(Provided entries Opens)

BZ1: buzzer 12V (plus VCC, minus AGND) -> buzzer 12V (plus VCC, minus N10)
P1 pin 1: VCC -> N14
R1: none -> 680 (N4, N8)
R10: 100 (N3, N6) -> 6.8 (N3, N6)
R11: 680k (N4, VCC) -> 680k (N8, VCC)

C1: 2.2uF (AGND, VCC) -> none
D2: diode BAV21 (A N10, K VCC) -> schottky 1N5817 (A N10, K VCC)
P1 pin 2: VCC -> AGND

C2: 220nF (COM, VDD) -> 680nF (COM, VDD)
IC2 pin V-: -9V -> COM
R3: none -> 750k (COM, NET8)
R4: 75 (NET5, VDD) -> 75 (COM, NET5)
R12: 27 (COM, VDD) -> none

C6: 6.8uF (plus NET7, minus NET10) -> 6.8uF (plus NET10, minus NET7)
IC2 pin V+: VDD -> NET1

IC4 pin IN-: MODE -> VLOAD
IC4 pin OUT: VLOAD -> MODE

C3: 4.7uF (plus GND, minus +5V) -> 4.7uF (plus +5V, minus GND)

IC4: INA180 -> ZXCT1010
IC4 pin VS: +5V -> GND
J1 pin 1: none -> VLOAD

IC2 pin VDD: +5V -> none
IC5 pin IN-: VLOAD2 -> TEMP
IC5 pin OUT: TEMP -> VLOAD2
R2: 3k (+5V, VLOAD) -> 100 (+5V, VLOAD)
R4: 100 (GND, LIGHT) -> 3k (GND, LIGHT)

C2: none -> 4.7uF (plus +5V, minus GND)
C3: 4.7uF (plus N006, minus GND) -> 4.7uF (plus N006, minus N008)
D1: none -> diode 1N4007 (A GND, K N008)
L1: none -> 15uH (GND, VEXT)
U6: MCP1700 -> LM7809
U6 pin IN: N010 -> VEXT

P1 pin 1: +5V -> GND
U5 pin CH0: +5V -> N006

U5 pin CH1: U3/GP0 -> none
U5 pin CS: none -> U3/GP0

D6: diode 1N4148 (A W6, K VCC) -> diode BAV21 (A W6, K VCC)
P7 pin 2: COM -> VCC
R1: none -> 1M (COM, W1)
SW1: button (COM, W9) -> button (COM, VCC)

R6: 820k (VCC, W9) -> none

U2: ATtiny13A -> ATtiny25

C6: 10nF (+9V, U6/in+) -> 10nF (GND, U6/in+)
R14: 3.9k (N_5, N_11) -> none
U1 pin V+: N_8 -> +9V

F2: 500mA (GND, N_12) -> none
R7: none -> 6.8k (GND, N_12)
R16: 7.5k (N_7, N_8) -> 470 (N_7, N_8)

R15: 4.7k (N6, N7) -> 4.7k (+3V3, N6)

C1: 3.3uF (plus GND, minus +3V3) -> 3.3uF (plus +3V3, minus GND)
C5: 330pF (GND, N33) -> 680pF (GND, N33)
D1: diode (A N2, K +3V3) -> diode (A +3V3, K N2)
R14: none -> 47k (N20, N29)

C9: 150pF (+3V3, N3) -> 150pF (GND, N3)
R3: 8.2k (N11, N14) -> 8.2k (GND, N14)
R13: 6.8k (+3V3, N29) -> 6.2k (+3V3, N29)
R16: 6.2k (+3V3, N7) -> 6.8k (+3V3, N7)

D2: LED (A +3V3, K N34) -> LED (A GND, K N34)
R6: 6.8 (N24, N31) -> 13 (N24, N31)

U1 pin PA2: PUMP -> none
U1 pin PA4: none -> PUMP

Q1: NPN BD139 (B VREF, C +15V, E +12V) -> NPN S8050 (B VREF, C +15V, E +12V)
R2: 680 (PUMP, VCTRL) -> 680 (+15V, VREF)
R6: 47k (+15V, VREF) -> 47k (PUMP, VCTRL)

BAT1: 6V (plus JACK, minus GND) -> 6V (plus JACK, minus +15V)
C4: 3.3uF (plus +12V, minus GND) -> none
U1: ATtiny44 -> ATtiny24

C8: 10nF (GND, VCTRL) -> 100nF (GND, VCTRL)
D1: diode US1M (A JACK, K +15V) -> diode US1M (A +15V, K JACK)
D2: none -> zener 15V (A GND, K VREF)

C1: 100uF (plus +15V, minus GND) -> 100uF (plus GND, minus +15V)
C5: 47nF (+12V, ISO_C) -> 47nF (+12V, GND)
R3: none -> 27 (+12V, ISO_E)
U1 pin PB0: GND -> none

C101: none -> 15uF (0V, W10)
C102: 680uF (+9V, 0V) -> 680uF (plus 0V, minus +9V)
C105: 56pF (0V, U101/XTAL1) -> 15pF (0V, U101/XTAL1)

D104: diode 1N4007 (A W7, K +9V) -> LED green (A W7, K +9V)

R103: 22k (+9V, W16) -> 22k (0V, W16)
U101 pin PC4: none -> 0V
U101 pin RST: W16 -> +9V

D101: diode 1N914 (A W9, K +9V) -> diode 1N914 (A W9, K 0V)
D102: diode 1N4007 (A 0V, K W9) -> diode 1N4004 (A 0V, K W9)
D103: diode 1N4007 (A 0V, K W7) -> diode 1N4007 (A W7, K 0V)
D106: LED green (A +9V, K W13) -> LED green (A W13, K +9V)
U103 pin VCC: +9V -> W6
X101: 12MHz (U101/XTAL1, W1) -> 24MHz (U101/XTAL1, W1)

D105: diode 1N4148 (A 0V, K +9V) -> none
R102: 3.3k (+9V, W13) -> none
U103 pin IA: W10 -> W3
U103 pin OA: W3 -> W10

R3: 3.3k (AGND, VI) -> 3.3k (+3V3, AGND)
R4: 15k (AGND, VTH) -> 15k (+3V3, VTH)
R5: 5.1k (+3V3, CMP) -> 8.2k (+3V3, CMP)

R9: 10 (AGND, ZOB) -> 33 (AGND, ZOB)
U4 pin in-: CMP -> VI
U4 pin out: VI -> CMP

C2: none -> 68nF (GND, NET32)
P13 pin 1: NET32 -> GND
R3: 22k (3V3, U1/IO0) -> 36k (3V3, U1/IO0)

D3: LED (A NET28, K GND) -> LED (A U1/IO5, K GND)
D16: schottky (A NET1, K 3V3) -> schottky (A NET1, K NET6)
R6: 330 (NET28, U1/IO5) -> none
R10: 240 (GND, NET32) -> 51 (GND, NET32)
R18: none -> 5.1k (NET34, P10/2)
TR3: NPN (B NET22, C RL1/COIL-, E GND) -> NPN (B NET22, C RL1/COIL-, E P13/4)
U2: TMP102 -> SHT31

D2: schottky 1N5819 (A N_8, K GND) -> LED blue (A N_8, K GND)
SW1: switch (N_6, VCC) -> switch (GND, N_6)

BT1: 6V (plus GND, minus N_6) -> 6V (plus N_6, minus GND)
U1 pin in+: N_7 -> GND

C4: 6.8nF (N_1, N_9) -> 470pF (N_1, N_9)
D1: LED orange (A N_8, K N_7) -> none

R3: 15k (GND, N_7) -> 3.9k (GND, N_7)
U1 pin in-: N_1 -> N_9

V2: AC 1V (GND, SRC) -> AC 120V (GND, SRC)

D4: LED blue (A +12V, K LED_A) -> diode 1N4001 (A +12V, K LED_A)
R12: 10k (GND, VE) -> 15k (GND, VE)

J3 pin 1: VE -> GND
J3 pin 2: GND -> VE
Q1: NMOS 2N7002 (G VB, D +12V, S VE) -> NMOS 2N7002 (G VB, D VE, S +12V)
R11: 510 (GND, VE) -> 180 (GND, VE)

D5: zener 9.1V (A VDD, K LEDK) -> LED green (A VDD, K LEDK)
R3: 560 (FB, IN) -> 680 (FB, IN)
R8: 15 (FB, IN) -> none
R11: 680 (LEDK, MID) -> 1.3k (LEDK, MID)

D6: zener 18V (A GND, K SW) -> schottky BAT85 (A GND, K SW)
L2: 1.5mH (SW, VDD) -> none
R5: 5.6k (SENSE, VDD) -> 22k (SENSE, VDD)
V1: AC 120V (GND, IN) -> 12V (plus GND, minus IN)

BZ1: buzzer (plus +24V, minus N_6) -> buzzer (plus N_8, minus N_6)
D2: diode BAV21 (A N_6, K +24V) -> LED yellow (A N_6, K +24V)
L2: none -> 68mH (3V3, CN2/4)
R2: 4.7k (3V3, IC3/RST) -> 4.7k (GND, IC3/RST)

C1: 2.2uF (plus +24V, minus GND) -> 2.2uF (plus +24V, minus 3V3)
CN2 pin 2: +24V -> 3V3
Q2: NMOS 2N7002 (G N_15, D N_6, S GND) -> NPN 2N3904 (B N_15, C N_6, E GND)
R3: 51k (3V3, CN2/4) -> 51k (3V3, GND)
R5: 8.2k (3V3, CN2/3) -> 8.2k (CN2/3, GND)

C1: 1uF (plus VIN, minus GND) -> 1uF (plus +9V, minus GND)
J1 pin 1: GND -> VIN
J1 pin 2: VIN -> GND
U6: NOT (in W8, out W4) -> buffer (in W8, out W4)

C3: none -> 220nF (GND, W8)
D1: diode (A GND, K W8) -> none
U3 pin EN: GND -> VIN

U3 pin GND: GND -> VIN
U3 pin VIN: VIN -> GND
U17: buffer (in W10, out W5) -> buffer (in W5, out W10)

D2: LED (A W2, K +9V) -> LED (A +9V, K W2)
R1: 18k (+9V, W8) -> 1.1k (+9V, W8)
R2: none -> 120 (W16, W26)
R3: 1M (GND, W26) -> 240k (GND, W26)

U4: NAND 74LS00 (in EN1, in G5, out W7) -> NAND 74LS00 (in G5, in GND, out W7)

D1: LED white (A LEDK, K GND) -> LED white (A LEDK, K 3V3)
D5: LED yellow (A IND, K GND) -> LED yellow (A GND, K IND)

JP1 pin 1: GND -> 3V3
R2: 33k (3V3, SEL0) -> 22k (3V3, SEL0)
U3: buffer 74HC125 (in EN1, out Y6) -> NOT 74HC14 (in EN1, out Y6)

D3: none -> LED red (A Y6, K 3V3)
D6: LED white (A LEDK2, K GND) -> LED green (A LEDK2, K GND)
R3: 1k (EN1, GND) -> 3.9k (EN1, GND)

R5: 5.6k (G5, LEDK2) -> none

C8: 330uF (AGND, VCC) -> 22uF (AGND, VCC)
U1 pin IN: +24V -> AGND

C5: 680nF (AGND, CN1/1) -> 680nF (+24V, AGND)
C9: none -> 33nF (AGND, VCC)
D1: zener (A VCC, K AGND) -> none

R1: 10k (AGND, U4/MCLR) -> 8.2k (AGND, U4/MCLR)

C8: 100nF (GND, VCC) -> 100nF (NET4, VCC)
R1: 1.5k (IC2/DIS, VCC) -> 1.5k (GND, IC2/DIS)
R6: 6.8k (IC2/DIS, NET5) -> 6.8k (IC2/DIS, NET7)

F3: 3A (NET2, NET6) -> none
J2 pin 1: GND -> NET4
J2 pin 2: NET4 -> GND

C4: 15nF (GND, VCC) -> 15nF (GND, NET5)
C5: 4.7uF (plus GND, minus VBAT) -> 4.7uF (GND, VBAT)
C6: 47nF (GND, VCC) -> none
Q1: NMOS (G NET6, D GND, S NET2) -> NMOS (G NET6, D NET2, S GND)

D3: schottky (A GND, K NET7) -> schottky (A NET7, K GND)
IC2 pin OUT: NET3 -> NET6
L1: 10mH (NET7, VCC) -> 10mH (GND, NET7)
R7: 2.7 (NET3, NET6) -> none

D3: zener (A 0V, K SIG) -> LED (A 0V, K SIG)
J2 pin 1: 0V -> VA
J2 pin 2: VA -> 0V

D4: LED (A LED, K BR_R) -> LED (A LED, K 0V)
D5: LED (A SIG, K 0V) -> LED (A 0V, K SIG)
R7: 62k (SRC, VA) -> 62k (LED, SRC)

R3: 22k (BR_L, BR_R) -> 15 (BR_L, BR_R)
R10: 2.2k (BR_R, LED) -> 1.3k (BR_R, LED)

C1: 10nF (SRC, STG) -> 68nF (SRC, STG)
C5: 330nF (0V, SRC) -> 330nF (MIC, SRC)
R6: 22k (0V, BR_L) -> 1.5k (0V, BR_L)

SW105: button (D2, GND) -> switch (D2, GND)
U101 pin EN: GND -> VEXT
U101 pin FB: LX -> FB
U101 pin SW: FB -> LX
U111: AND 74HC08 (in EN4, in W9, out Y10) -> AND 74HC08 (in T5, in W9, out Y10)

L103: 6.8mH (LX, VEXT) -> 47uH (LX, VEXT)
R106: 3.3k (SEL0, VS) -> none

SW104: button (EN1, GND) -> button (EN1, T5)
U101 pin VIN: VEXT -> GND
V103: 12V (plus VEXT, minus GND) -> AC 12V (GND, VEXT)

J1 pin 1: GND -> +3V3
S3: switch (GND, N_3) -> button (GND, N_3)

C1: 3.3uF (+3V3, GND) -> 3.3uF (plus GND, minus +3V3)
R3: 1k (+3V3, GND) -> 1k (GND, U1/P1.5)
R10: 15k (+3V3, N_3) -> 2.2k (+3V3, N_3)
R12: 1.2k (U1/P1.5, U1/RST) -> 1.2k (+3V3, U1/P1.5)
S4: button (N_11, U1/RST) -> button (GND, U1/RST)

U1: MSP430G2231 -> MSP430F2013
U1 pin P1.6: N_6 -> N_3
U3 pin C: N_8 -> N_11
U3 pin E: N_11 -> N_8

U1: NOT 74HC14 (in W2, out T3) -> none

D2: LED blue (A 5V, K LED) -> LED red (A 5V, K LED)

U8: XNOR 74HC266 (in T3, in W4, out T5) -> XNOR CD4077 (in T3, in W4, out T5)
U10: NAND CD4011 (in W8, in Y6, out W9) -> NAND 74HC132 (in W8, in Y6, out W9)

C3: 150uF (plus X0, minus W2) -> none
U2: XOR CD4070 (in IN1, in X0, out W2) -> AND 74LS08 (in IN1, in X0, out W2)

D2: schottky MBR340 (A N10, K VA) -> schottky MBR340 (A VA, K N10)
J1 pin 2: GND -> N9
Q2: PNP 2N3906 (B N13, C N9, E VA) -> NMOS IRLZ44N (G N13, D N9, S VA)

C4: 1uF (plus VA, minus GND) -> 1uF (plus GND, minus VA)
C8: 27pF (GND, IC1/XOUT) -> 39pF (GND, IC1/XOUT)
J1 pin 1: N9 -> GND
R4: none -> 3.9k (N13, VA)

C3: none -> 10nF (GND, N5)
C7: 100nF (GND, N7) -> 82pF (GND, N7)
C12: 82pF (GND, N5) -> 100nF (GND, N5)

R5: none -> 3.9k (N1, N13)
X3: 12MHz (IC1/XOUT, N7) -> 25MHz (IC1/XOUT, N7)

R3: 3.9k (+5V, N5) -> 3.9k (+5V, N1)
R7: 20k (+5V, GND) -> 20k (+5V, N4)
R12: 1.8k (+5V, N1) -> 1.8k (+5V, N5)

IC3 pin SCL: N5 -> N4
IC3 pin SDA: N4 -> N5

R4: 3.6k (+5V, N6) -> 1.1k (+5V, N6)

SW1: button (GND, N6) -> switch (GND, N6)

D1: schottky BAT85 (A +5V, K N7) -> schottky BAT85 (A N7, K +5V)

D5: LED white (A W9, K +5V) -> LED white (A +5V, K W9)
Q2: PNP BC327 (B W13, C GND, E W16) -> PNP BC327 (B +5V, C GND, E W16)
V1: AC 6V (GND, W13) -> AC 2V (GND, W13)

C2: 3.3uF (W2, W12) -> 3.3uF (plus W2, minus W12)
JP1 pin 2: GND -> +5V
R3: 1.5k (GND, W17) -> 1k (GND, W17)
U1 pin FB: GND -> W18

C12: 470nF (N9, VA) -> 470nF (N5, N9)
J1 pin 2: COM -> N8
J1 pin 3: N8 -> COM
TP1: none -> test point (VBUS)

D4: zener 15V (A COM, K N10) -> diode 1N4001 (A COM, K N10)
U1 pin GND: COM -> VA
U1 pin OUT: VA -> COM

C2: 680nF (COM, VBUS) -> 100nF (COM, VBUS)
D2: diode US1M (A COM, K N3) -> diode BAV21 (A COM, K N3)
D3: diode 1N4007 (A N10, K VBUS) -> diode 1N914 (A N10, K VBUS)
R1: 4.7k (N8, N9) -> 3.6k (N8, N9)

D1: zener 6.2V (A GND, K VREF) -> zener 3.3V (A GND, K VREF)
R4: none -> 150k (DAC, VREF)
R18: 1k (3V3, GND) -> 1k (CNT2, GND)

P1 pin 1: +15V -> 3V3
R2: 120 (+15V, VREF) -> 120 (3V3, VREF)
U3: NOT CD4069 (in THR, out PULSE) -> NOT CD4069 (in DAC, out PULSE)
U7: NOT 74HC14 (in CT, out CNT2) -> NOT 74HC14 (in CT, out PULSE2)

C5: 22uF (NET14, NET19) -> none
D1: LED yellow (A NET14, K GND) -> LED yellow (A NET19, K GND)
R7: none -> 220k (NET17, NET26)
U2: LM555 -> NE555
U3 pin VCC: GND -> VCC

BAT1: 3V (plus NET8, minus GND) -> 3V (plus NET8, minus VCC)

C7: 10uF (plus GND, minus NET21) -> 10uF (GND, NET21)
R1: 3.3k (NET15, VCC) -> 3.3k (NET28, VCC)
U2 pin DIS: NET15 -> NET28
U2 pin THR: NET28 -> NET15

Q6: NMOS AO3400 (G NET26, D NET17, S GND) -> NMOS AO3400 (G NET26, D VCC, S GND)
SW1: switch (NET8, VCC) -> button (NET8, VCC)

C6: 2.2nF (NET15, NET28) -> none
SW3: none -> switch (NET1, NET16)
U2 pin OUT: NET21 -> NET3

(Provided entries Closes)

→ **Problem requirements**
Going down the listing above, begin printing at the line with "J3 pin 1: VE -> GND" and finish with the line with "V1: AC 120V", exactly as they appear.

→ **Exercise result**
J3 pin 1: VE -> GND
J3 pin 2: GND -> VE
Q1: NMOS 2N7002 (G VB, D +12V, S VE) -> NMOS 2N7002 (G VB, D VE, S +12V)
R11: 510 (GND, VE) -> 180 (GND, VE)

D5: zener 9.1V (A VDD, K LEDK) -> LED green (A VDD, K LEDK)
R3: 560 (FB, IN) -> 680 (FB, IN)
R8: 15 (FB, IN) -> none
R11: 680 (LEDK, MID) -> 1.3k (LEDK, MID)

D6: zener 18V (A GND, K SW) -> schottky BAT85 (A GND, K SW)
L2: 1.5mH (SW, VDD) -> none
R5: 5.6k (SENSE, VDD) -> 22k (SENSE, VDD)
V1: AC 120V (GND, IN) -> 12V (plus GND, minus IN)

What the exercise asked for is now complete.